* _Work required_: Rewrite the material below as a numbered list, one line per item, leaving out any blank lines.

----- Records to process

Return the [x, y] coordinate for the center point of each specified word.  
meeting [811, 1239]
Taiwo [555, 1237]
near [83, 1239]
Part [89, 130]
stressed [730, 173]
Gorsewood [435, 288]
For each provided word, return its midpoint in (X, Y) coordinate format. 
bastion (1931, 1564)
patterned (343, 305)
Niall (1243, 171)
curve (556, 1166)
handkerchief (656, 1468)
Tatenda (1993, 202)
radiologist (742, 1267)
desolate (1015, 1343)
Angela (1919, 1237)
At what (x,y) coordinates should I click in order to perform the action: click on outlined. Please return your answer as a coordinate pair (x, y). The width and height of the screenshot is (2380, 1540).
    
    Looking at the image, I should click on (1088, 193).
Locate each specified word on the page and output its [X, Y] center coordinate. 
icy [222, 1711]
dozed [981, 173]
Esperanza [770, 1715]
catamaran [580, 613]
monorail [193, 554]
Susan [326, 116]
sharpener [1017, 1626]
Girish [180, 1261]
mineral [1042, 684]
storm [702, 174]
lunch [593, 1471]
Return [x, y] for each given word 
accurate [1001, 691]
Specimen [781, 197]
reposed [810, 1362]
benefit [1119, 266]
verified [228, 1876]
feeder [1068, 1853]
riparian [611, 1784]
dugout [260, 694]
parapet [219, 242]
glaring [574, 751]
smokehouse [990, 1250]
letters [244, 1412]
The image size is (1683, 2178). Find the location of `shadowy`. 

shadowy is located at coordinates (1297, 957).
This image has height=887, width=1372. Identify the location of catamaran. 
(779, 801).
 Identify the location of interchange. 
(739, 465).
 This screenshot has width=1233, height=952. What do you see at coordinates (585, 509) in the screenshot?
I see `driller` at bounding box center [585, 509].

----------

* _Solution to this problem_:
1. Return the [x, y] coordinate for the center point of each specified word.  
2. meeting [811, 1239]
3. Taiwo [555, 1237]
4. near [83, 1239]
5. Part [89, 130]
6. stressed [730, 173]
7. Gorsewood [435, 288]
8. For each provided word, return its midpoint in (X, Y) coordinate format. 
9. bastion (1931, 1564)
10. patterned (343, 305)
11. Niall (1243, 171)
12. curve (556, 1166)
13. handkerchief (656, 1468)
14. Tatenda (1993, 202)
15. radiologist (742, 1267)
16. desolate (1015, 1343)
17. Angela (1919, 1237)
18. At what (x,y) coordinates should I click in order to perform the action: click on outlined. Please return your answer as a coordinate pair (x, y). The width and height of the screenshot is (2380, 1540).
19.     Looking at the image, I should click on (1088, 193).
20. Locate each specified word on the page and output its [X, Y] center coordinate. 
21. icy [222, 1711]
22. dozed [981, 173]
23. Esperanza [770, 1715]
24. catamaran [580, 613]
25. monorail [193, 554]
26. Susan [326, 116]
27. sharpener [1017, 1626]
28. Girish [180, 1261]
29. mineral [1042, 684]
30. storm [702, 174]
31. lunch [593, 1471]
32. Return [x, y] for each given word 
33. accurate [1001, 691]
34. Specimen [781, 197]
35. reposed [810, 1362]
36. benefit [1119, 266]
37. verified [228, 1876]
38. feeder [1068, 1853]
39. riparian [611, 1784]
40. dugout [260, 694]
41. parapet [219, 242]
42. glaring [574, 751]
43. smokehouse [990, 1250]
44. letters [244, 1412]
45. The image size is (1683, 2178). Find the location of `shadowy`. 
46. shadowy is located at coordinates (1297, 957).
47. This image has height=887, width=1372. Identify the location of catamaran. 
48. (779, 801).
49.  Identify the location of interchange. 
50. (739, 465).
51.  This screenshot has width=1233, height=952. What do you see at coordinates (585, 509) in the screenshot?
52. I see `driller` at bounding box center [585, 509].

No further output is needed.